◆ DATA TO EXAMINE
· · · · ·
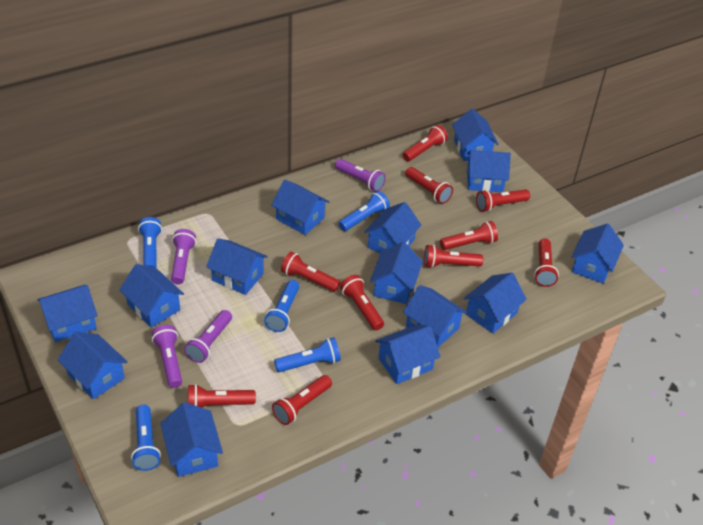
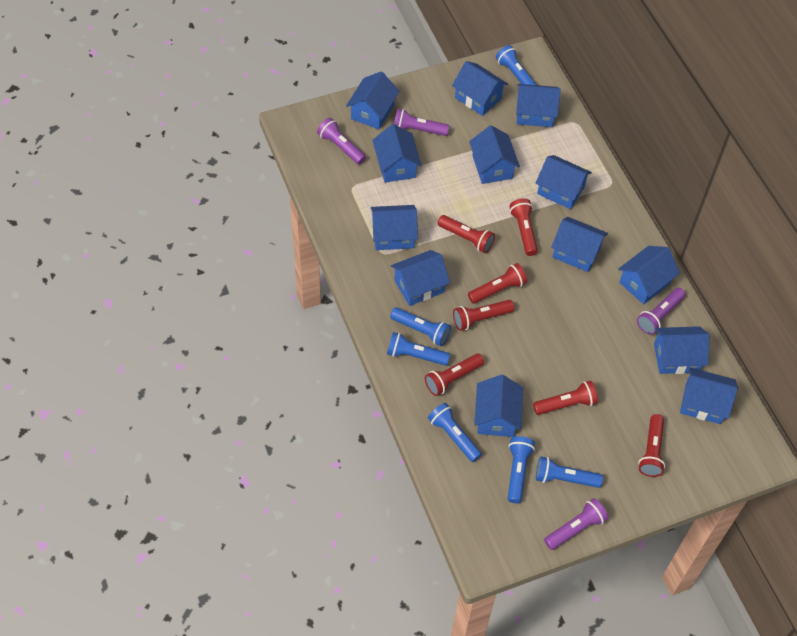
blue flashlight: 5 -> 6
blue house: 14 -> 13
red flashlight: 10 -> 7

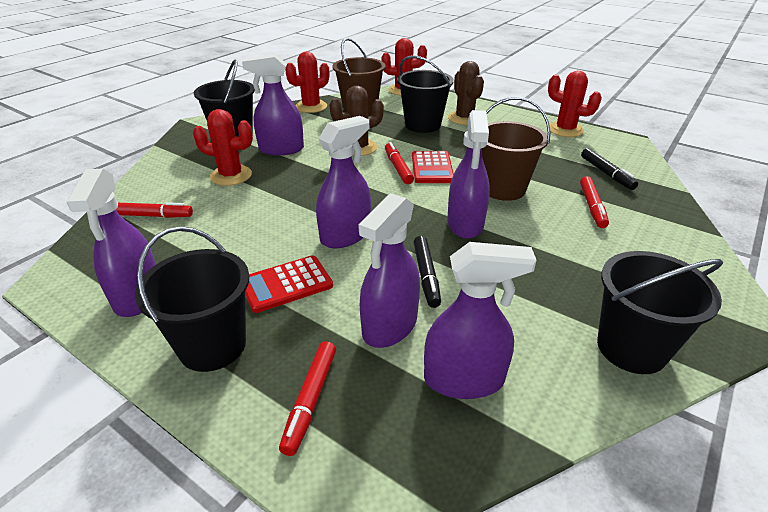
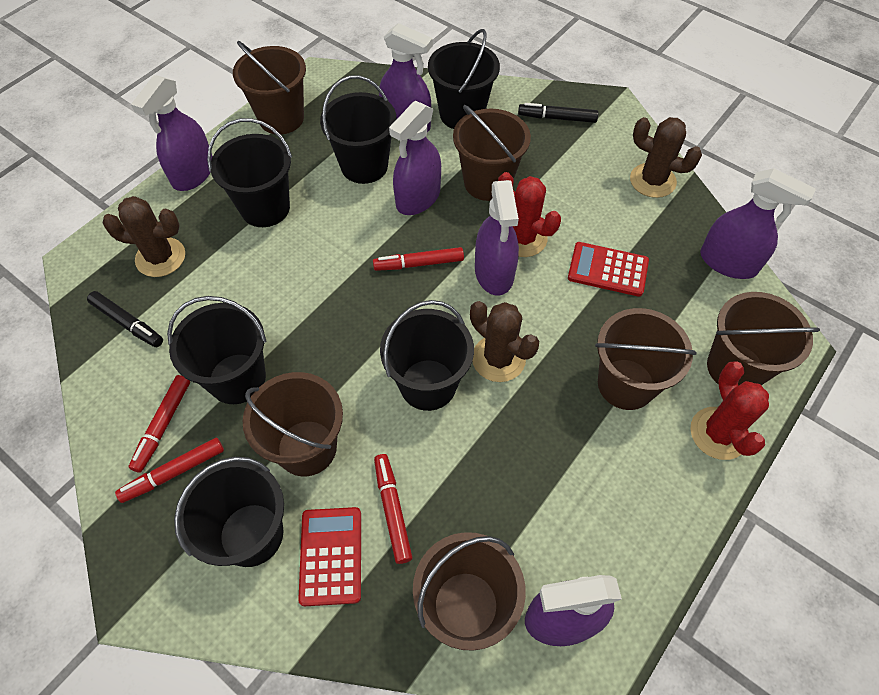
black bucket: 4 -> 6
brown bucket: 2 -> 6
brown cactus: 2 -> 3
red cactus: 4 -> 2

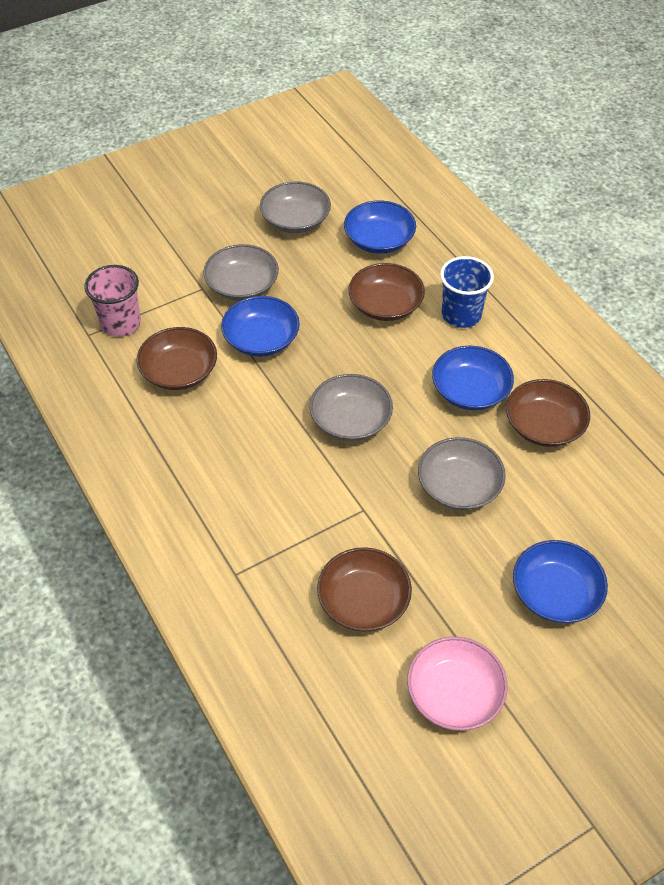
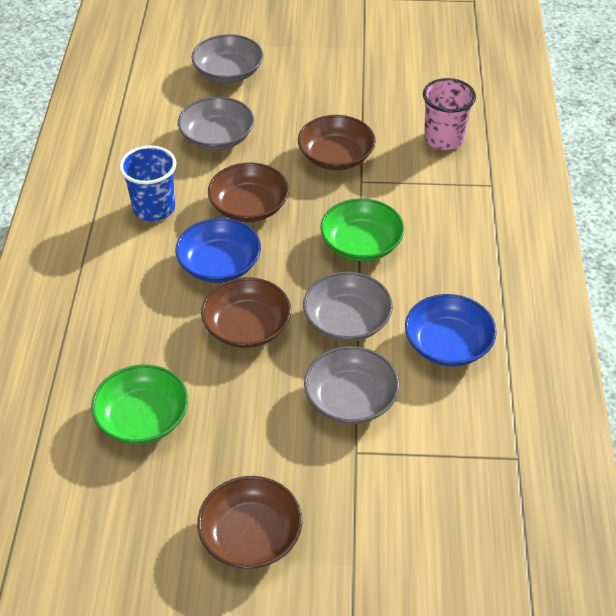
blue bowl: 4 -> 2
green bowl: 0 -> 2
pink bowl: 1 -> 0

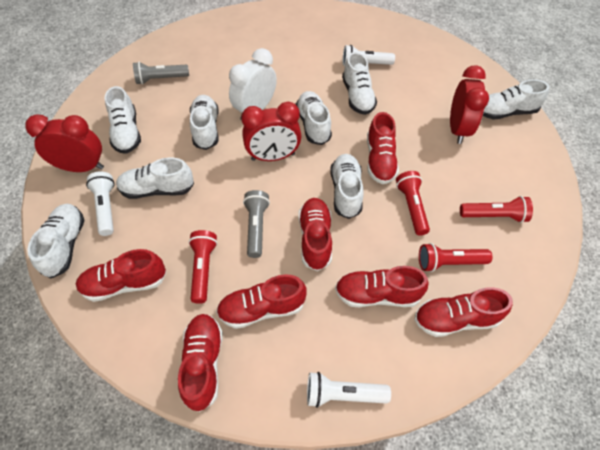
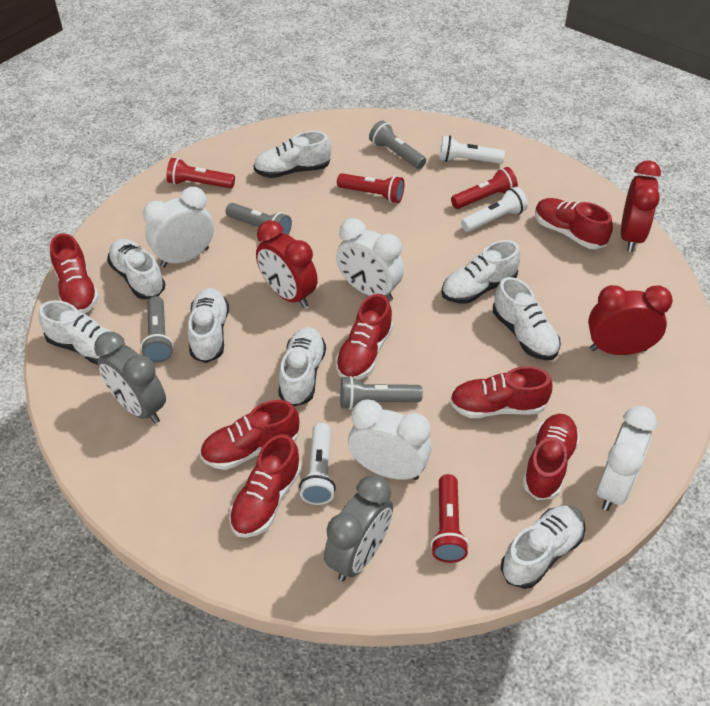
grey clock: 0 -> 2
grey flashlight: 2 -> 4
white clock: 1 -> 4

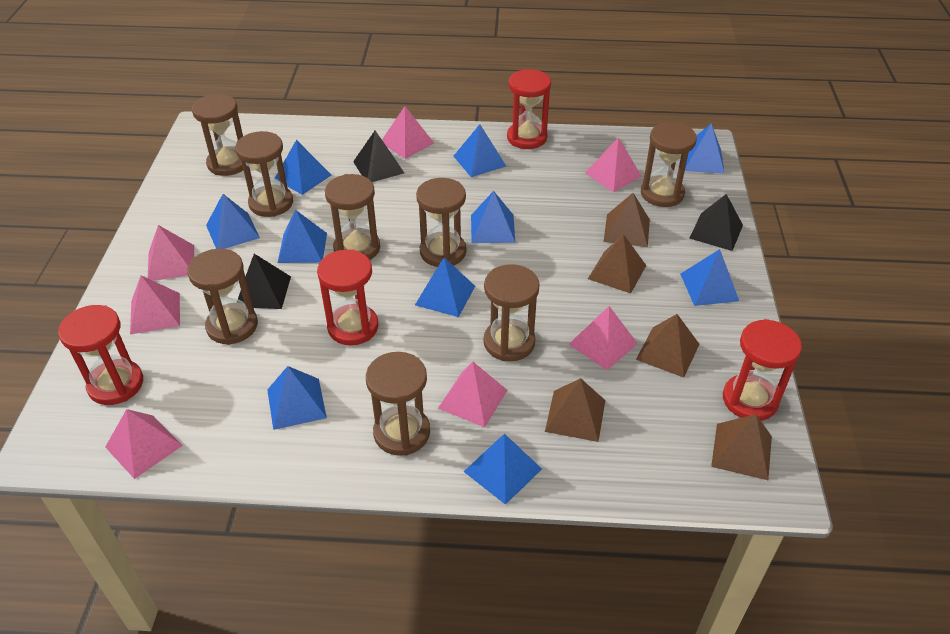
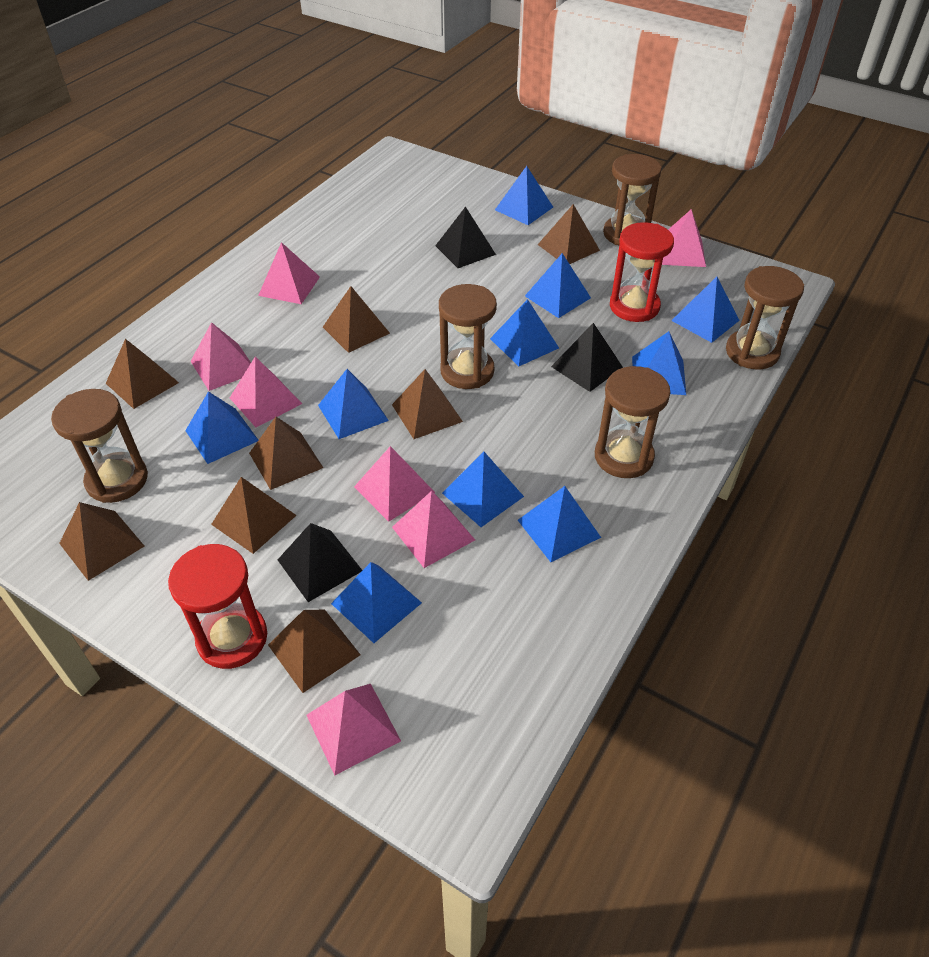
brown hourglass: 8 -> 5
brown pyramid: 5 -> 8
red hourglass: 4 -> 2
· · · · ·
◆ WORK ITEM
Print the listing exactly. No pictures belong in the copy.

◆ OUTPUT BELOW
blue flashlight: 5 -> 6
blue house: 14 -> 13
red flashlight: 10 -> 7

black bucket: 4 -> 6
brown bucket: 2 -> 6
brown cactus: 2 -> 3
red cactus: 4 -> 2

blue bowl: 4 -> 2
green bowl: 0 -> 2
pink bowl: 1 -> 0

grey clock: 0 -> 2
grey flashlight: 2 -> 4
white clock: 1 -> 4

brown hourglass: 8 -> 5
brown pyramid: 5 -> 8
red hourglass: 4 -> 2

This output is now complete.